__What needs to be done__
Using the records that follow, copy every line containing the word "huevo".

__Given data__
□ □ □ □ □ □ □

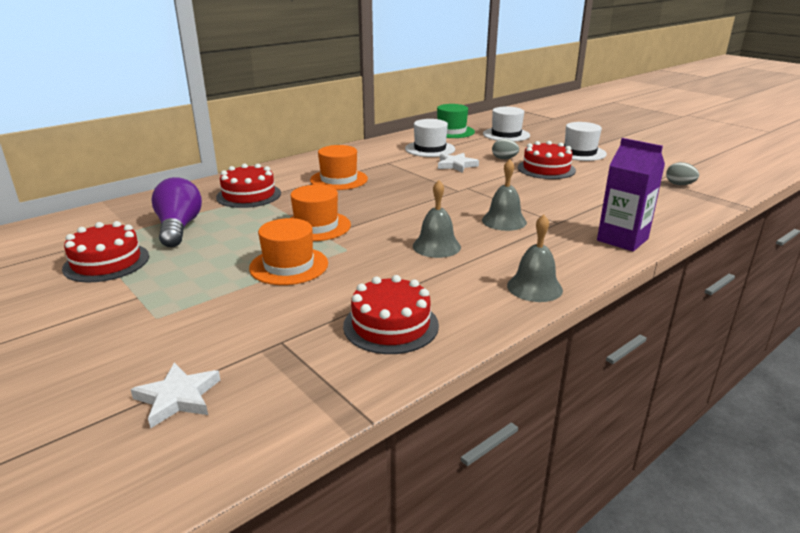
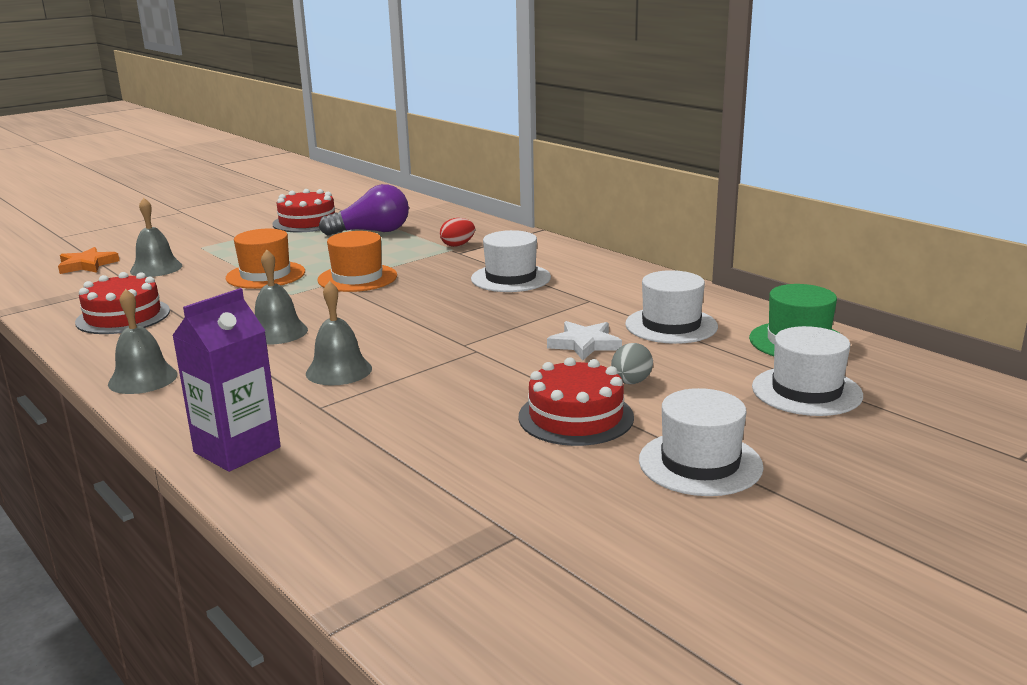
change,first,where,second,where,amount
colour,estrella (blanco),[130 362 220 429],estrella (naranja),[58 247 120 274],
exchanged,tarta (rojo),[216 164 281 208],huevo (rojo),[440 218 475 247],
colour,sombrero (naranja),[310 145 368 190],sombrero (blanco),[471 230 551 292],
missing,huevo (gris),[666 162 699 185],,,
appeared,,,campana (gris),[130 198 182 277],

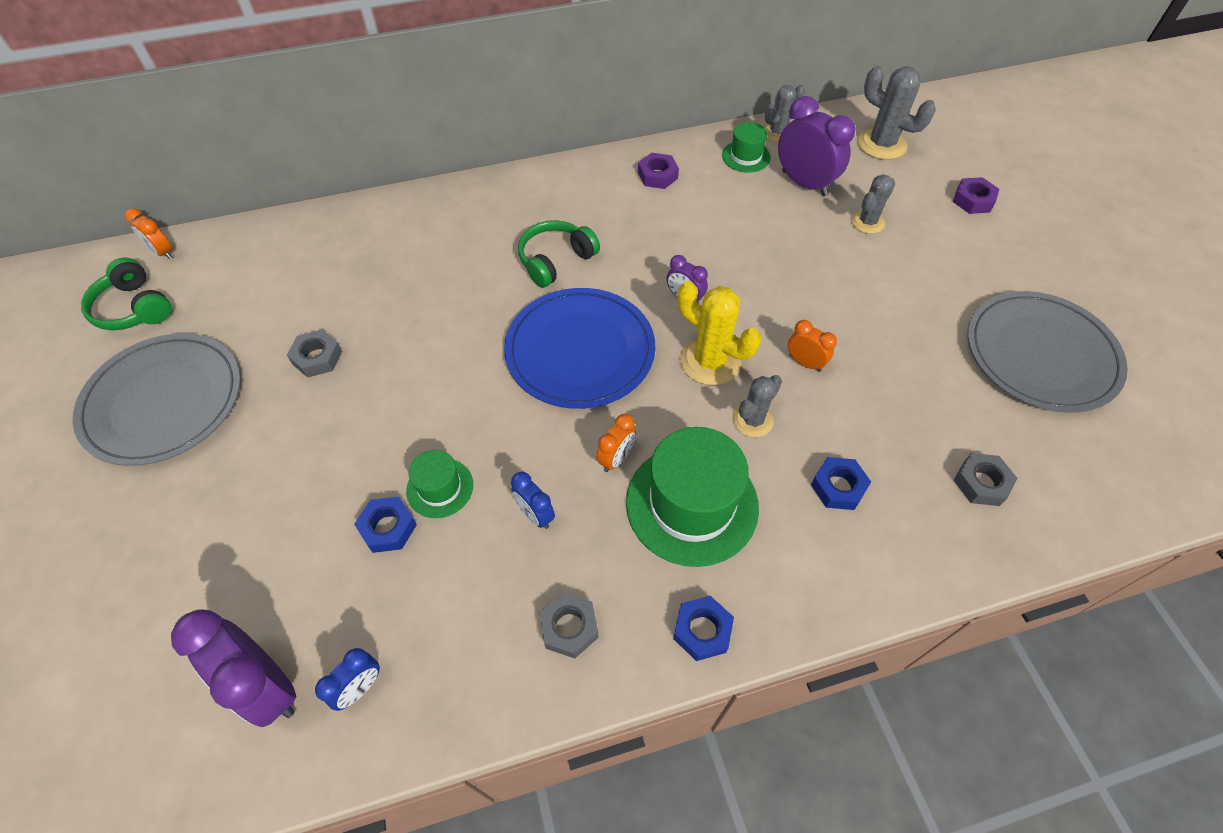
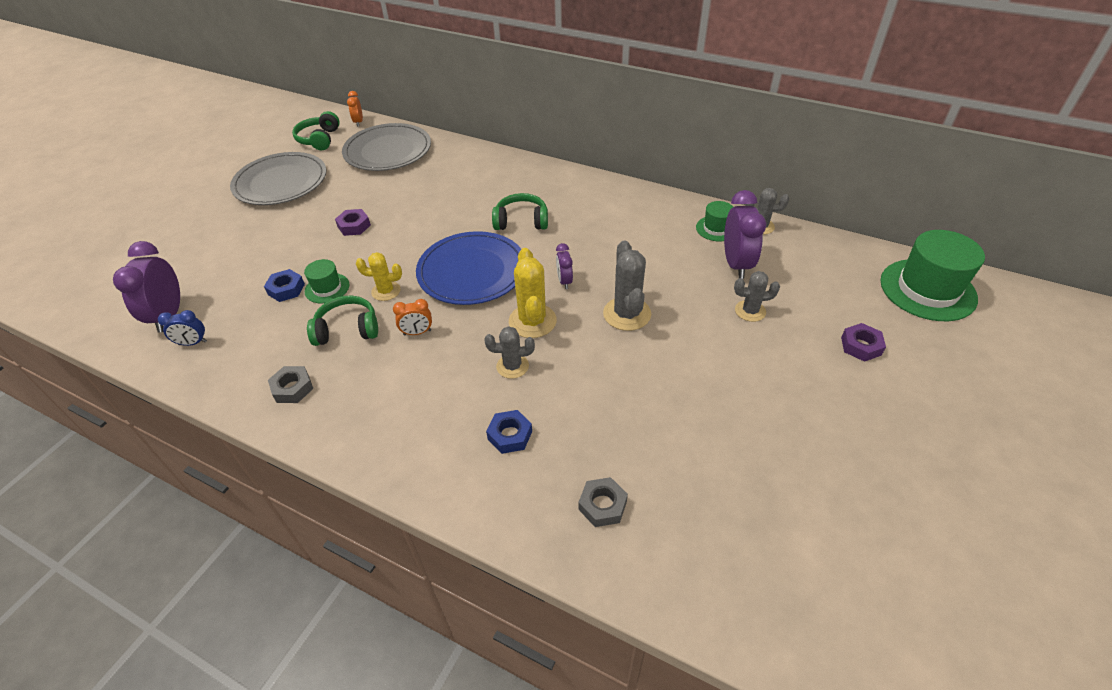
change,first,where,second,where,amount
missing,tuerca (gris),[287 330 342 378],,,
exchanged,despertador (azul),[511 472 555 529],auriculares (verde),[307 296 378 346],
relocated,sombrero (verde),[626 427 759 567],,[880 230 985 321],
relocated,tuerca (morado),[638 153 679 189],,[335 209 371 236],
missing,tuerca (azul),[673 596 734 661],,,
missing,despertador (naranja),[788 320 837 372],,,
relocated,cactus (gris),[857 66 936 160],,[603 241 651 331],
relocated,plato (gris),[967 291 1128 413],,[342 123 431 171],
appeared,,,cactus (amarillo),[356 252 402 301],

□ □ □ □ □ □ □

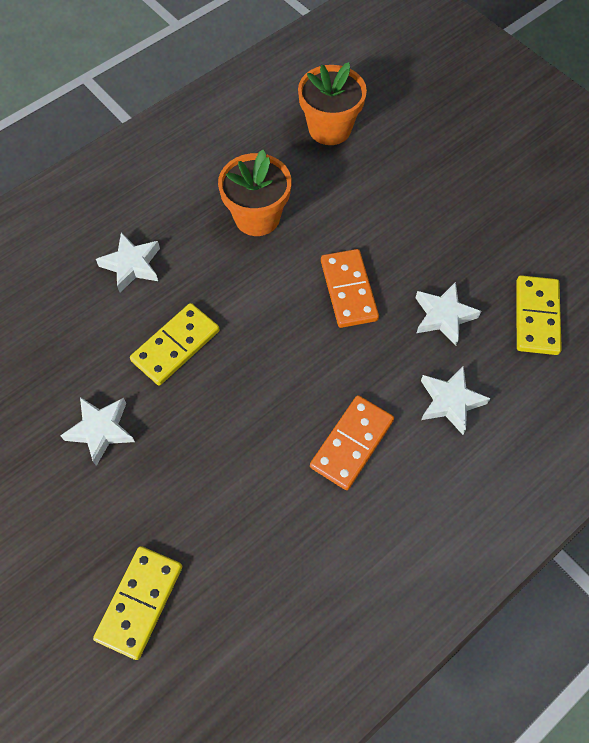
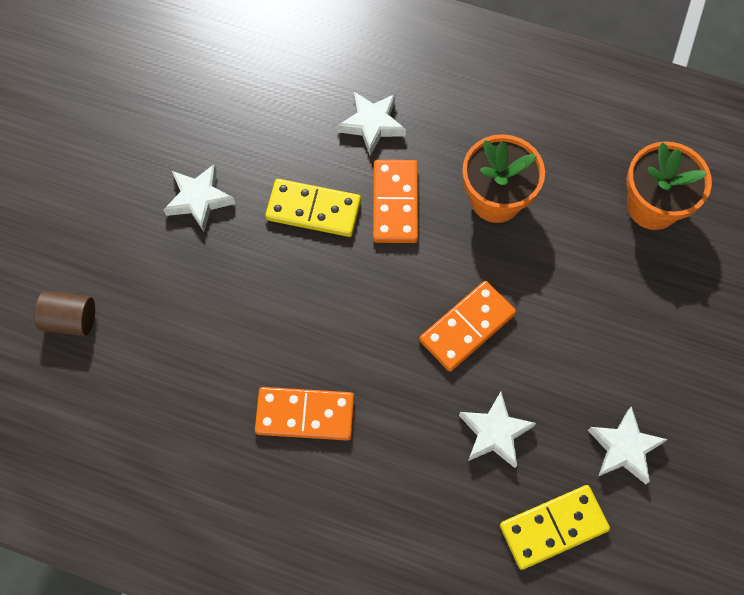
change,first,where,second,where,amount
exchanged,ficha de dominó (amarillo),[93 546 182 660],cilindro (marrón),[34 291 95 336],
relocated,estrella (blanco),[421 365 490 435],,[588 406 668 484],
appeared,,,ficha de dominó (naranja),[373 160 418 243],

□ □ □ □ □ □ □

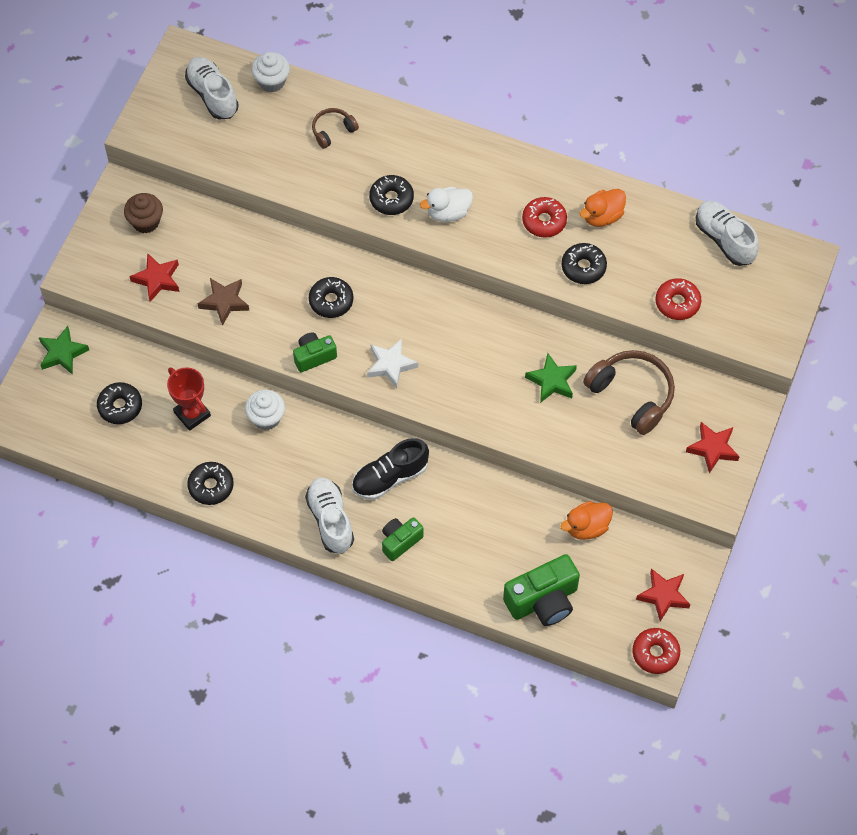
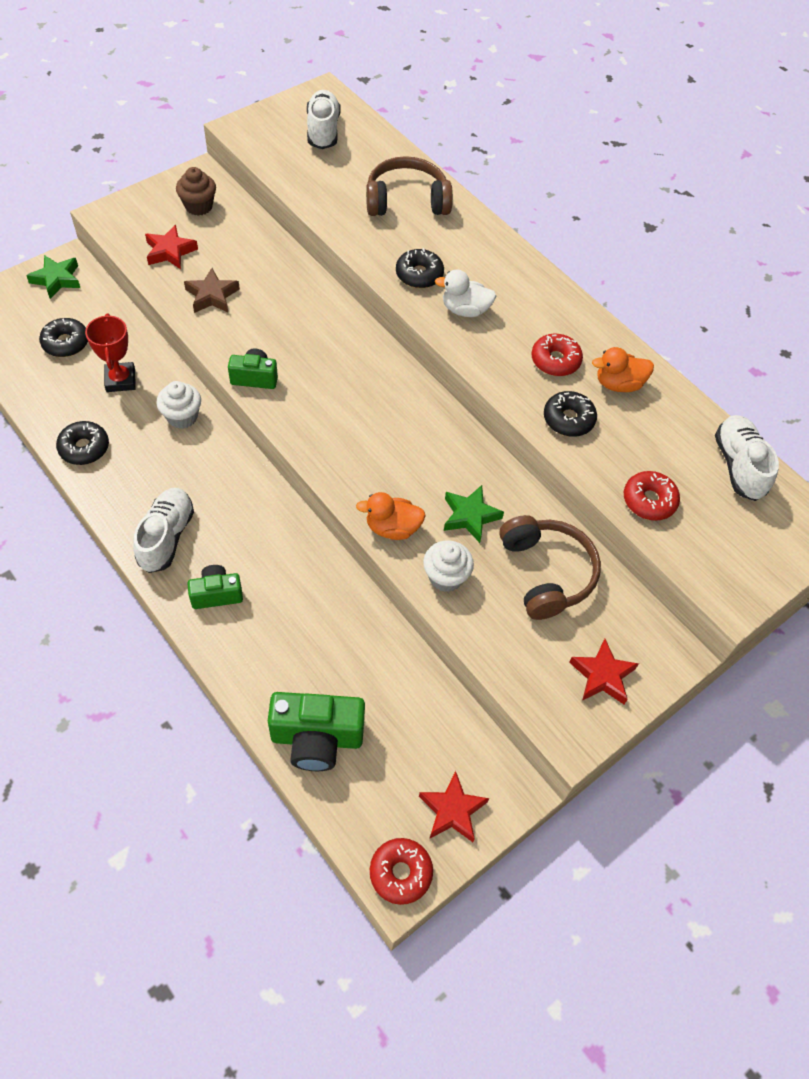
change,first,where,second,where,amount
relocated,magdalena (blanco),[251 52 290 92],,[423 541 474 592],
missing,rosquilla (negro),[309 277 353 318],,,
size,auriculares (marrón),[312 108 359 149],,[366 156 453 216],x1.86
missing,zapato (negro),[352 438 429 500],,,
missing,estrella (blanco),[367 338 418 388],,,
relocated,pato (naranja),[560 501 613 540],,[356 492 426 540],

□ □ □ □ □ □ □

__Worked solution__
exchanged,tarta (rojo),[216 164 281 208],huevo (rojo),[440 218 475 247],
missing,huevo (gris),[666 162 699 185],,,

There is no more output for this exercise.